**Work required**
The records below hold a stretch from the line with "C6: 100pF (0V, VE) -> 100nF (0V, VE)" through the line with "U1 pin CV: CT -> none"; return exactly those lines, ends included, and nothing more.

Top of Provided entries

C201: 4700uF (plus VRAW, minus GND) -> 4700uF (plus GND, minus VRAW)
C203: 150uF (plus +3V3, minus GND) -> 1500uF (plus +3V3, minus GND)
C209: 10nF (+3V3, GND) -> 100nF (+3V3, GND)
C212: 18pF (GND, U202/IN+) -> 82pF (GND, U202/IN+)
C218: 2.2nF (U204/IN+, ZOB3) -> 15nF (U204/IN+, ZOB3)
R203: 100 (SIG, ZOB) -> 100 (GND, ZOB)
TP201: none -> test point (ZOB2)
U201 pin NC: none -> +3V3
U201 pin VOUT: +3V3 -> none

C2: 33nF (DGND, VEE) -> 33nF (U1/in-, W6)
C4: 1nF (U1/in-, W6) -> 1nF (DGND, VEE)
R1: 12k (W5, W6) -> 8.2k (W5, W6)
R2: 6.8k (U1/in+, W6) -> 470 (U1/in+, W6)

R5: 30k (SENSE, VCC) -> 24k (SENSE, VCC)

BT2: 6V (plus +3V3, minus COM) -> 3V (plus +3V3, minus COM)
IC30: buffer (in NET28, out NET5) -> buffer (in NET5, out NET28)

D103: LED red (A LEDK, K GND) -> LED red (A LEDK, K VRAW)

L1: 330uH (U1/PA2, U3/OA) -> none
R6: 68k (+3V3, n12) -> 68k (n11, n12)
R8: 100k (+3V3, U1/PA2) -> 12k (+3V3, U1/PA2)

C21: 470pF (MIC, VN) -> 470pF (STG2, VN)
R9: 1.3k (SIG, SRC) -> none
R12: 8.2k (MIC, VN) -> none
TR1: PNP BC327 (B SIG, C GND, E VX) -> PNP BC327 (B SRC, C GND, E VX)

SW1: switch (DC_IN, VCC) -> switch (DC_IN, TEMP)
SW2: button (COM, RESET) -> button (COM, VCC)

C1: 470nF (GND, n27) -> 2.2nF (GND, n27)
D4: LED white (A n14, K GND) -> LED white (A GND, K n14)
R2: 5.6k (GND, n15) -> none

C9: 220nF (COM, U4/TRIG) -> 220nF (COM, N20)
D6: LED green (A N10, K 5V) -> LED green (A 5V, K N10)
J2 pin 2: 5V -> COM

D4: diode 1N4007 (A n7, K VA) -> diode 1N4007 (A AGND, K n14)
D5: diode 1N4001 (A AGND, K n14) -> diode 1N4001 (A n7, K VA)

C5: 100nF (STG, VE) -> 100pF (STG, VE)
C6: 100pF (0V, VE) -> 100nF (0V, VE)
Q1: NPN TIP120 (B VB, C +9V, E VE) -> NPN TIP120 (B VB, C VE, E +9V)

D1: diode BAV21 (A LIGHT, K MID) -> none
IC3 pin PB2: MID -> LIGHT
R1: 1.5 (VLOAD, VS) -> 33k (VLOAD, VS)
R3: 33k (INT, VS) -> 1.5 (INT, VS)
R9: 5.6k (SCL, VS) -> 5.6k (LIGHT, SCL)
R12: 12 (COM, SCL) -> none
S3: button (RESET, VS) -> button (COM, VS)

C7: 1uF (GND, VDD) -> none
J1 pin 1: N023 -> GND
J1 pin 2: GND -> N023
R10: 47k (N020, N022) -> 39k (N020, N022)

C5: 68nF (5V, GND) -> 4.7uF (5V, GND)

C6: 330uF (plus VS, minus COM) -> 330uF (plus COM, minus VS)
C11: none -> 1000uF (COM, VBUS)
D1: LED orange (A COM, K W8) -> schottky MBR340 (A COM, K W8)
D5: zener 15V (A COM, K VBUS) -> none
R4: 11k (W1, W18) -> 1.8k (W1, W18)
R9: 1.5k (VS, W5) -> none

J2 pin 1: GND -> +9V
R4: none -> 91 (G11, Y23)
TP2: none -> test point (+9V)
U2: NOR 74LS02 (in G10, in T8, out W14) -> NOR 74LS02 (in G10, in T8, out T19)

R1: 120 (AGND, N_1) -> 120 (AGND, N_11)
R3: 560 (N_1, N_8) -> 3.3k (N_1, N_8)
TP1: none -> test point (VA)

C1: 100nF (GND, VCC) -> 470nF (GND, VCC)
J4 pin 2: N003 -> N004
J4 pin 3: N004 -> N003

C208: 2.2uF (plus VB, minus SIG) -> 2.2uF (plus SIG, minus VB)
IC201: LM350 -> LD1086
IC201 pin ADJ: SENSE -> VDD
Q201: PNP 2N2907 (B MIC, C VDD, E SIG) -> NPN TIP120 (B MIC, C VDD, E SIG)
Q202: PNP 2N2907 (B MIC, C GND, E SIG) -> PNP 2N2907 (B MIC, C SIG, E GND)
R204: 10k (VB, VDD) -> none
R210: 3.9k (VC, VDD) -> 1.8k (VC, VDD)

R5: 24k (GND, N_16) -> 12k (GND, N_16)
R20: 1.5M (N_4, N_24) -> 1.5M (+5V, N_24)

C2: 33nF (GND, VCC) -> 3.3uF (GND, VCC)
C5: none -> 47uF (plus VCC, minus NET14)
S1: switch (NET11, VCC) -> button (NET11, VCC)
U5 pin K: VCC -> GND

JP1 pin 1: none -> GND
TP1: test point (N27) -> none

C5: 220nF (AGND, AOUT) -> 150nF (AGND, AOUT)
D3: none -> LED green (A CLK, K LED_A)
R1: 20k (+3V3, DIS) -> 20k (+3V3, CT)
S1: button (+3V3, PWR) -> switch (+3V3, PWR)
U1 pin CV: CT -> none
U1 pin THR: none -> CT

Bottom of Provided entries

**Answer**
C6: 100pF (0V, VE) -> 100nF (0V, VE)
Q1: NPN TIP120 (B VB, C +9V, E VE) -> NPN TIP120 (B VB, C VE, E +9V)

D1: diode BAV21 (A LIGHT, K MID) -> none
IC3 pin PB2: MID -> LIGHT
R1: 1.5 (VLOAD, VS) -> 33k (VLOAD, VS)
R3: 33k (INT, VS) -> 1.5 (INT, VS)
R9: 5.6k (SCL, VS) -> 5.6k (LIGHT, SCL)
R12: 12 (COM, SCL) -> none
S3: button (RESET, VS) -> button (COM, VS)

C7: 1uF (GND, VDD) -> none
J1 pin 1: N023 -> GND
J1 pin 2: GND -> N023
R10: 47k (N020, N022) -> 39k (N020, N022)

C5: 68nF (5V, GND) -> 4.7uF (5V, GND)

C6: 330uF (plus VS, minus COM) -> 330uF (plus COM, minus VS)
C11: none -> 1000uF (COM, VBUS)
D1: LED orange (A COM, K W8) -> schottky MBR340 (A COM, K W8)
D5: zener 15V (A COM, K VBUS) -> none
R4: 11k (W1, W18) -> 1.8k (W1, W18)
R9: 1.5k (VS, W5) -> none

J2 pin 1: GND -> +9V
R4: none -> 91 (G11, Y23)
TP2: none -> test point (+9V)
U2: NOR 74LS02 (in G10, in T8, out W14) -> NOR 74LS02 (in G10, in T8, out T19)

R1: 120 (AGND, N_1) -> 120 (AGND, N_11)
R3: 560 (N_1, N_8) -> 3.3k (N_1, N_8)
TP1: none -> test point (VA)

C1: 100nF (GND, VCC) -> 470nF (GND, VCC)
J4 pin 2: N003 -> N004
J4 pin 3: N004 -> N003

C208: 2.2uF (plus VB, minus SIG) -> 2.2uF (plus SIG, minus VB)
IC201: LM350 -> LD1086
IC201 pin ADJ: SENSE -> VDD
Q201: PNP 2N2907 (B MIC, C VDD, E SIG) -> NPN TIP120 (B MIC, C VDD, E SIG)
Q202: PNP 2N2907 (B MIC, C GND, E SIG) -> PNP 2N2907 (B MIC, C SIG, E GND)
R204: 10k (VB, VDD) -> none
R210: 3.9k (VC, VDD) -> 1.8k (VC, VDD)

R5: 24k (GND, N_16) -> 12k (GND, N_16)
R20: 1.5M (N_4, N_24) -> 1.5M (+5V, N_24)

C2: 33nF (GND, VCC) -> 3.3uF (GND, VCC)
C5: none -> 47uF (plus VCC, minus NET14)
S1: switch (NET11, VCC) -> button (NET11, VCC)
U5 pin K: VCC -> GND

JP1 pin 1: none -> GND
TP1: test point (N27) -> none

C5: 220nF (AGND, AOUT) -> 150nF (AGND, AOUT)
D3: none -> LED green (A CLK, K LED_A)
R1: 20k (+3V3, DIS) -> 20k (+3V3, CT)
S1: button (+3V3, PWR) -> switch (+3V3, PWR)
U1 pin CV: CT -> none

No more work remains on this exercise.